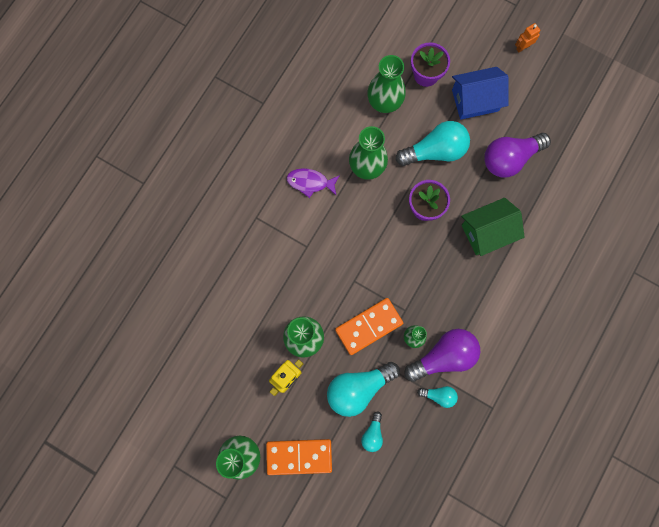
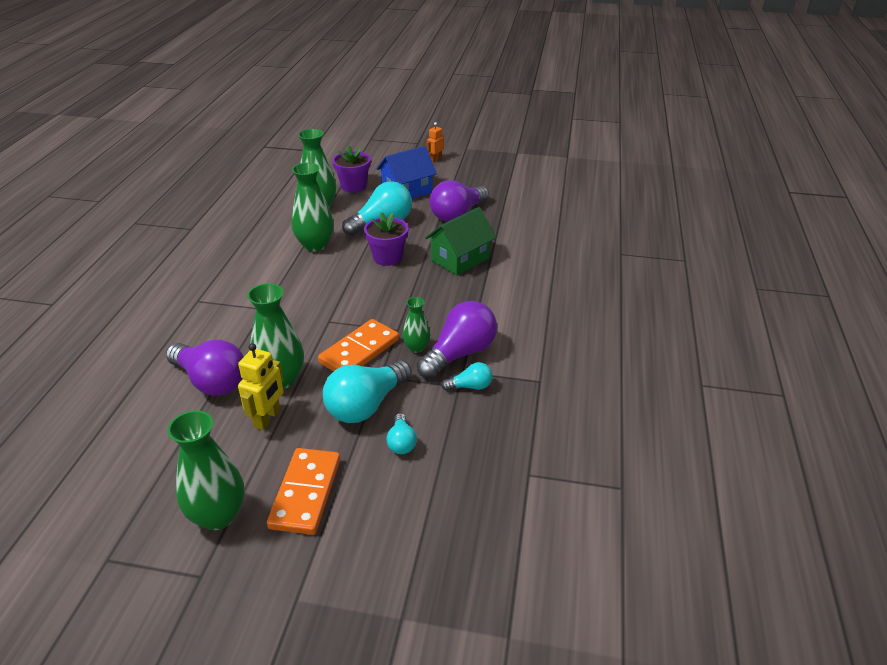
camera: 20 degrees left, 40 degrees down
(254, 323) = (211, 381): none -> purple light bulb
(299, 456) = (305, 493): orange domino -> orange domino turned 60 degrees counterclockwise
(310, 182) = (256, 266): purple fish -> none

(Task requirements):
Give back an exact copy of the material above, omitting the pictures.

(Solution to this problem):
camera: 20 degrees left, 40 degrees down
(254, 323) = (211, 381): none -> purple light bulb
(299, 456) = (305, 493): orange domino -> orange domino turned 60 degrees counterclockwise
(310, 182) = (256, 266): purple fish -> none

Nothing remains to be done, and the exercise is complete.